▼▼▼
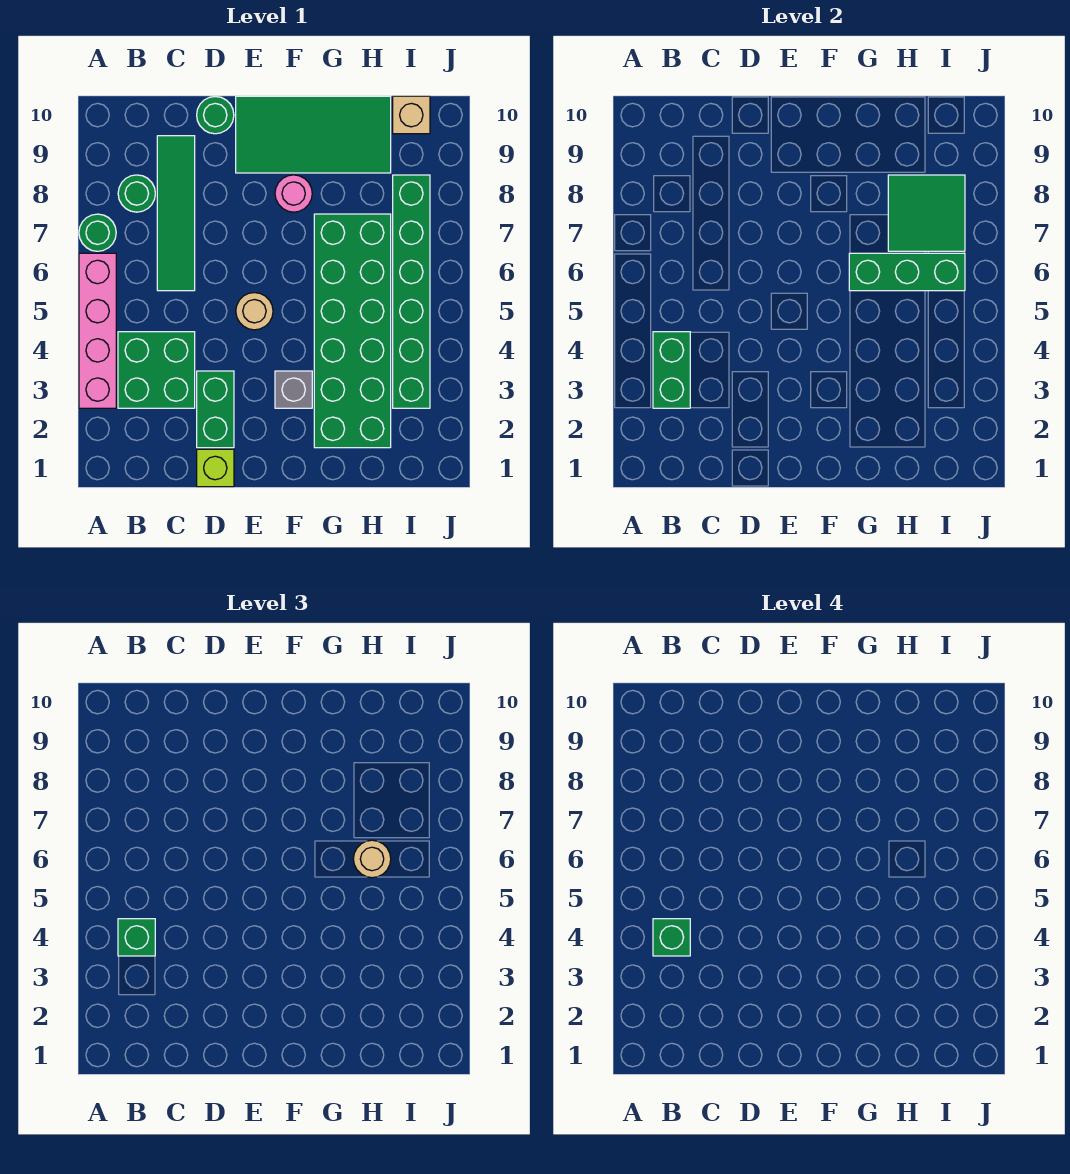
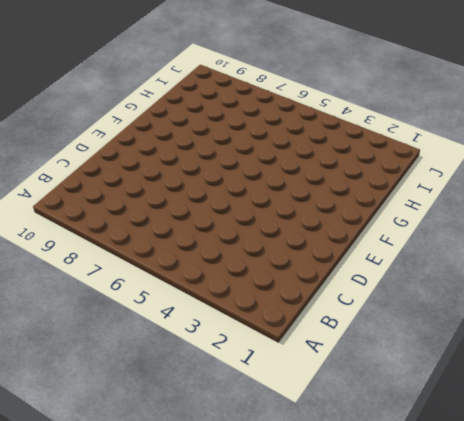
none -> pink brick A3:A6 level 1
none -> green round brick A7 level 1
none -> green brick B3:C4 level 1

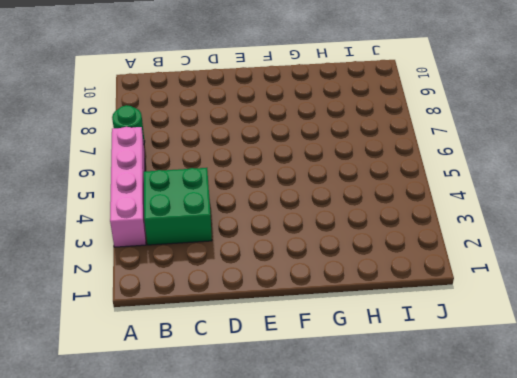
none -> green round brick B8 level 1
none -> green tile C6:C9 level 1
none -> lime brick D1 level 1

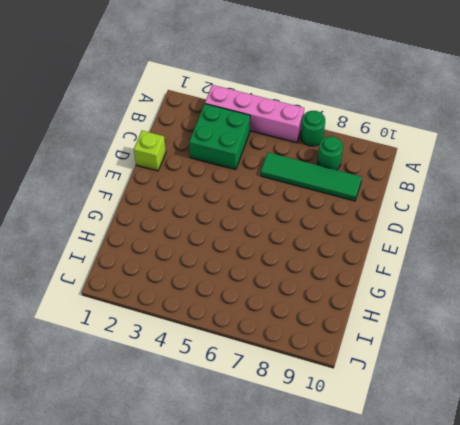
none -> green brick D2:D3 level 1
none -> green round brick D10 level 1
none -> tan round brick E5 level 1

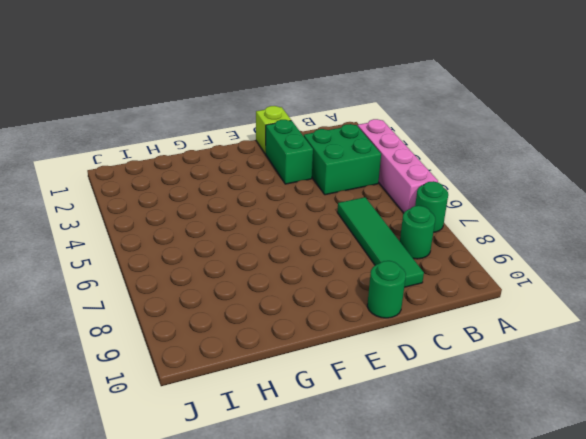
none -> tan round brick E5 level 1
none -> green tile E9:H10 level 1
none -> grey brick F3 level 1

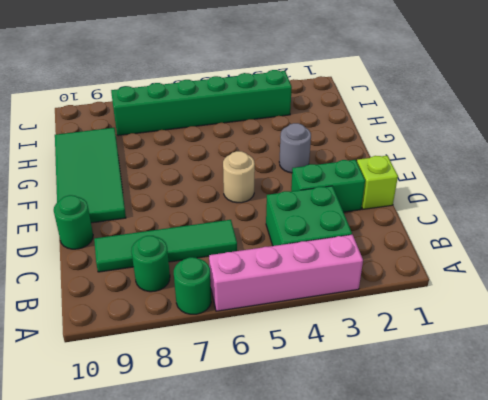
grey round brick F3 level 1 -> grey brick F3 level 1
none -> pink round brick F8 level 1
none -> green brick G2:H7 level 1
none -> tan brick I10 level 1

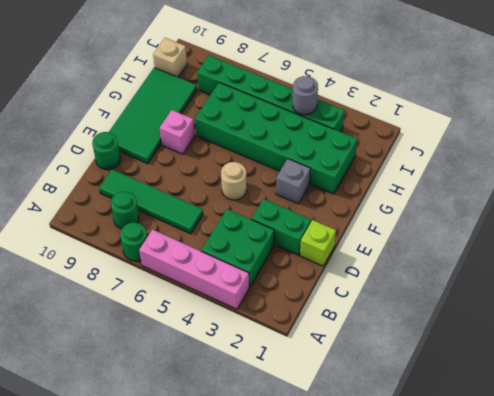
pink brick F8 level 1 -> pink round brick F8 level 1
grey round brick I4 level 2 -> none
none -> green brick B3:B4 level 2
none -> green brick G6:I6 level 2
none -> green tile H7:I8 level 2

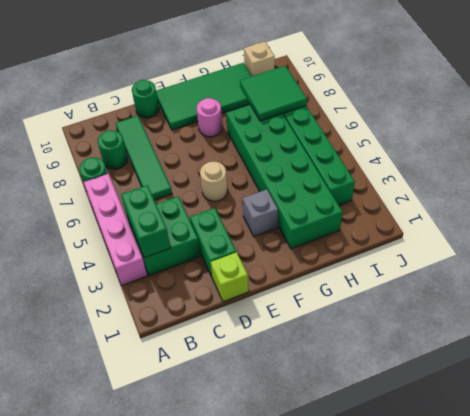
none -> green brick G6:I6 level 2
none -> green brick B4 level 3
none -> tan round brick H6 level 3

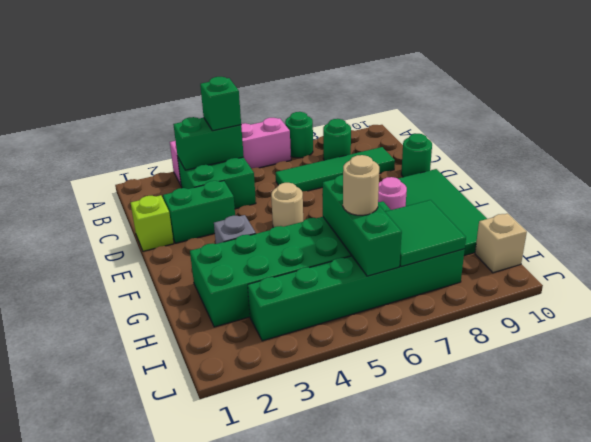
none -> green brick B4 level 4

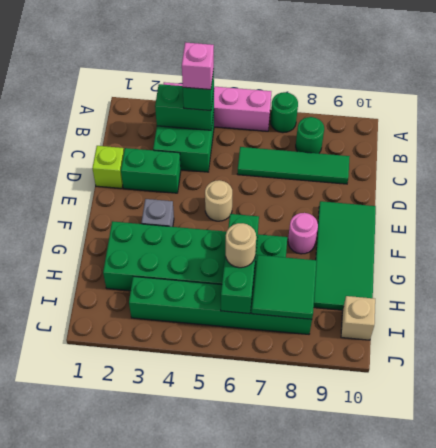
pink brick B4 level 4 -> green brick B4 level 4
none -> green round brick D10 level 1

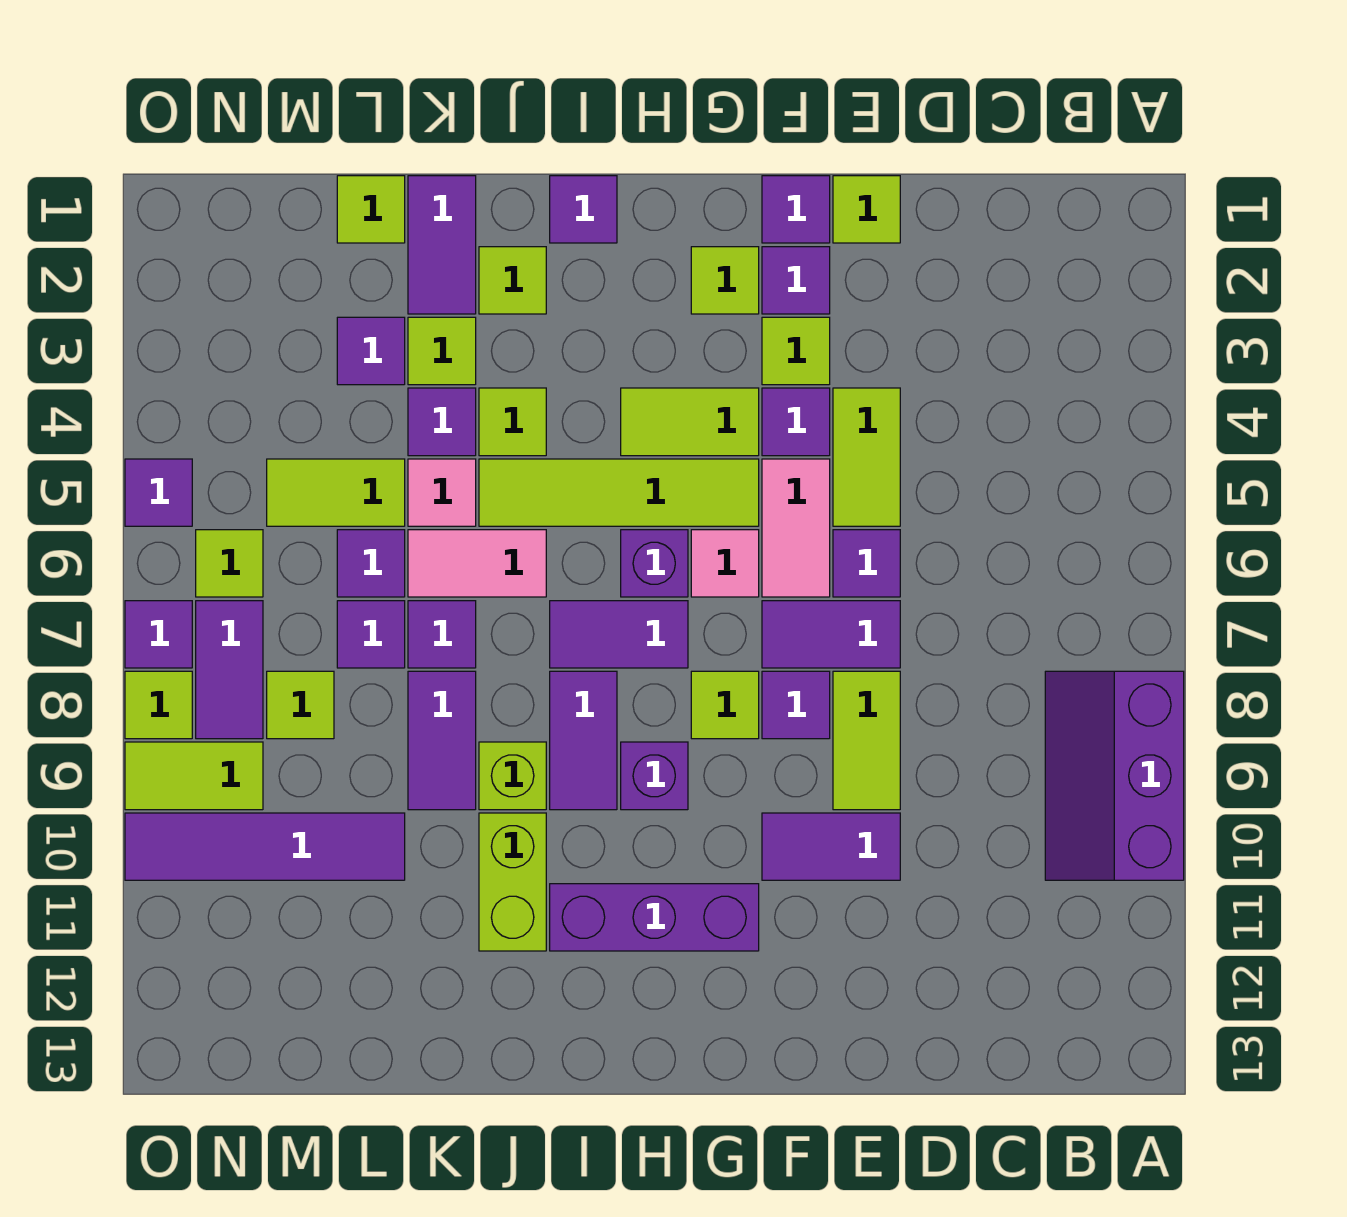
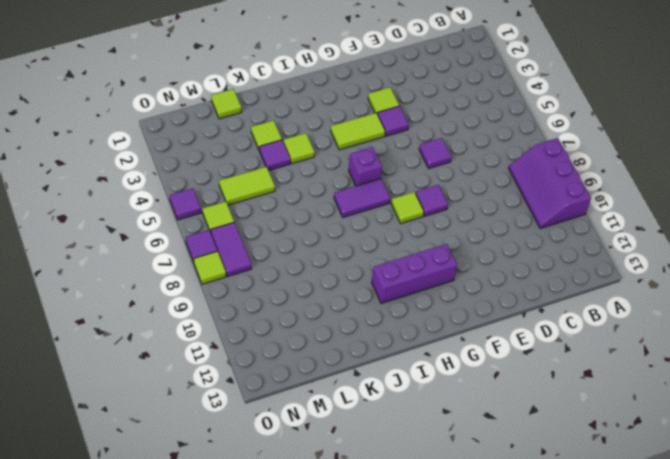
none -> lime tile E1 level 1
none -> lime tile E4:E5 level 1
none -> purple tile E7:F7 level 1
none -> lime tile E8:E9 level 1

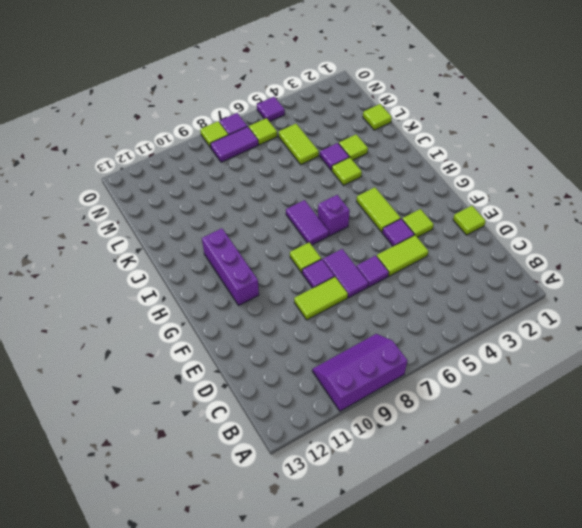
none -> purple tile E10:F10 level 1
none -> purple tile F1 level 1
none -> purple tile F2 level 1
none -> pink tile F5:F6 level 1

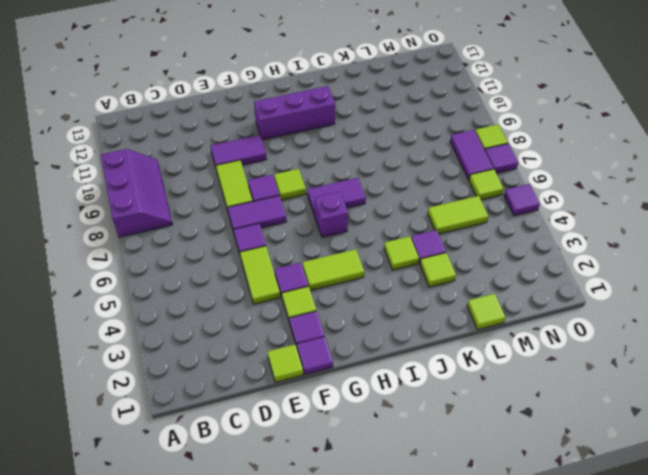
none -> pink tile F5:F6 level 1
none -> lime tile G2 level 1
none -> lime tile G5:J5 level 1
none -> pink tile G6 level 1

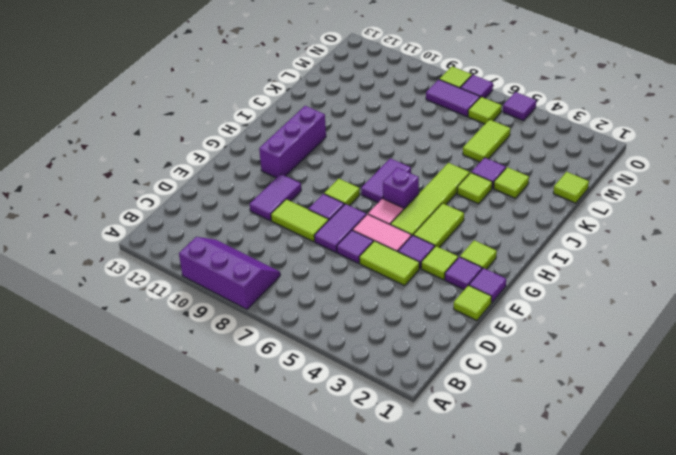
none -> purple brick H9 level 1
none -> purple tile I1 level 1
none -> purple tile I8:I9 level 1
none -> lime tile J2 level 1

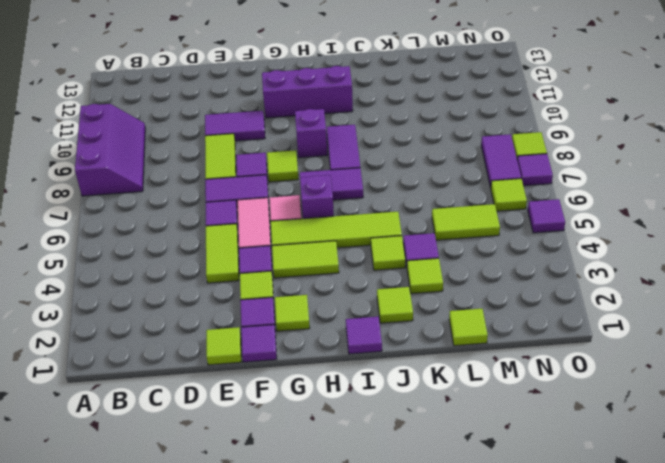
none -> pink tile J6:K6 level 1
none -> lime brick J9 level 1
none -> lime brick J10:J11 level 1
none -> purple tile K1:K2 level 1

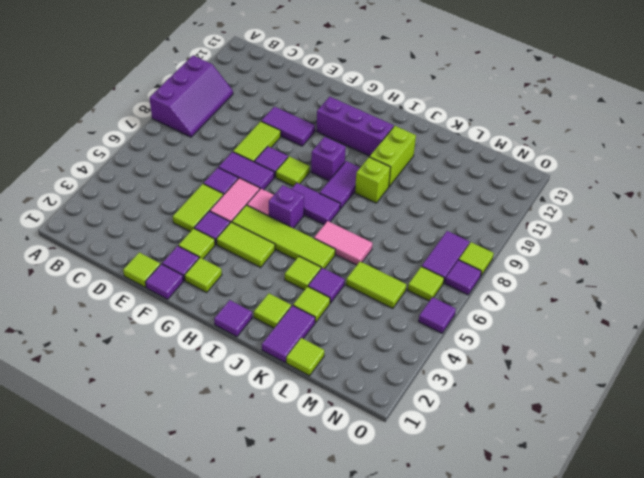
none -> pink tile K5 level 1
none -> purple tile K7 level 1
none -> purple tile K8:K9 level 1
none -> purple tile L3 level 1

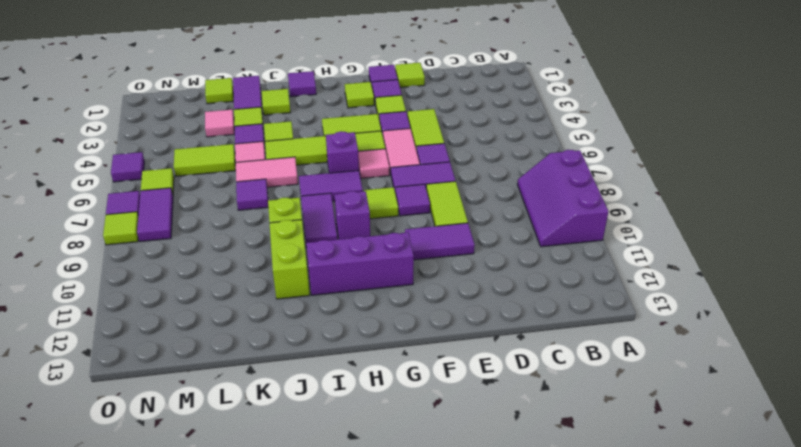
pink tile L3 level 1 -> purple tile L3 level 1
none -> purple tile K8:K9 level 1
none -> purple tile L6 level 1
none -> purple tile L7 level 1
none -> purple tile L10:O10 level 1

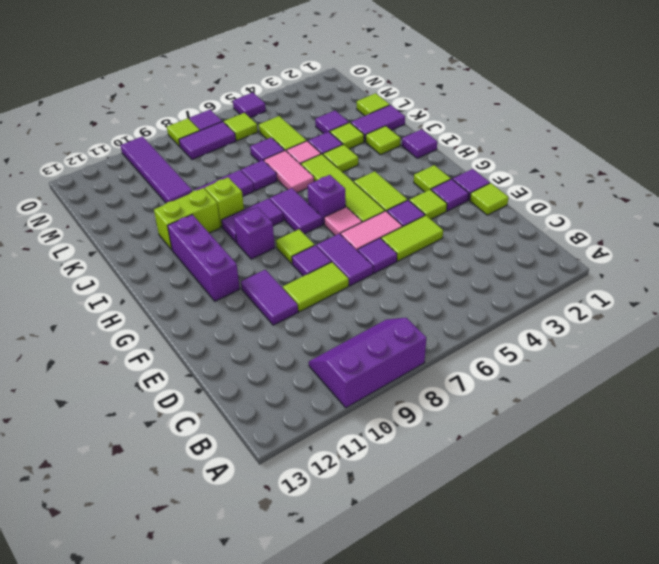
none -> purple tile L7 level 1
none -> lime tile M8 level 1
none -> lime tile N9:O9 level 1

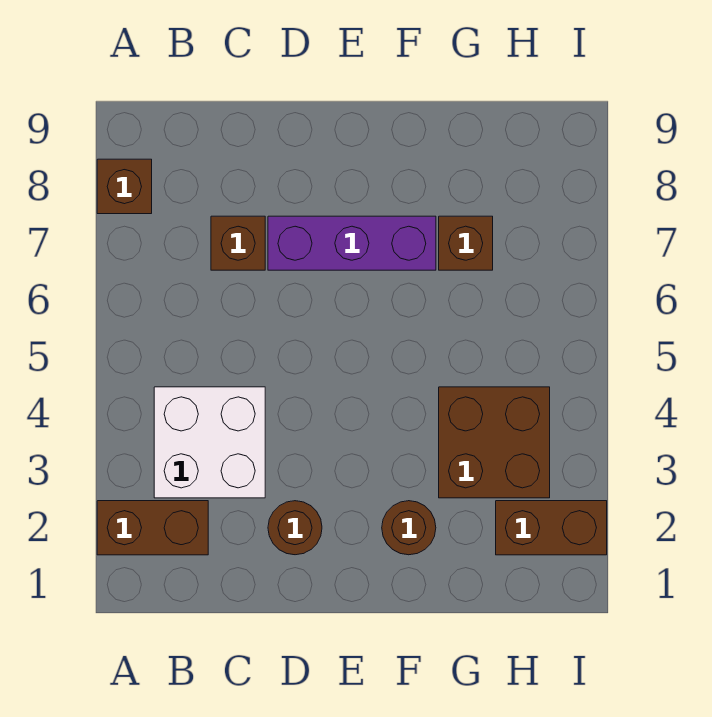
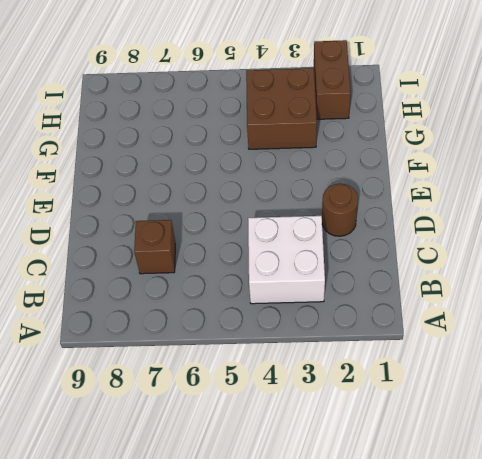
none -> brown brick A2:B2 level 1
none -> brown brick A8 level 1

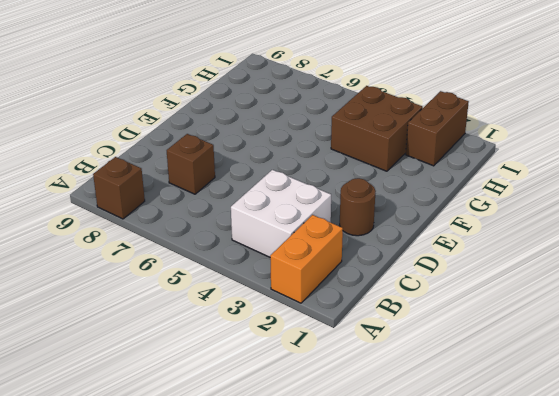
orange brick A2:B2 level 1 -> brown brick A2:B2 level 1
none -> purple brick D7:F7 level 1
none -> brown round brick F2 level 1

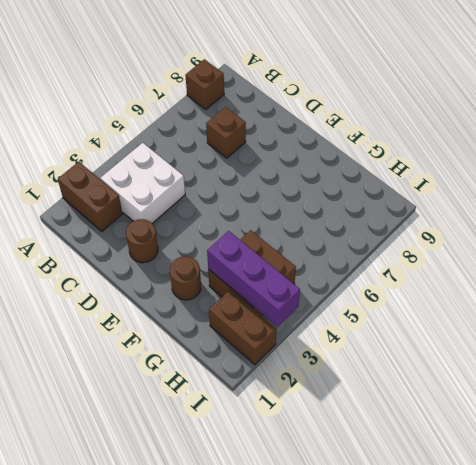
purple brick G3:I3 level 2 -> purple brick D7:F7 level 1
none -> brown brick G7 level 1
▲▲▲
Instructions for the task:
Check every line of the material for the string "lime" and give the number of lines that have it, without anything else.

Answer below:
11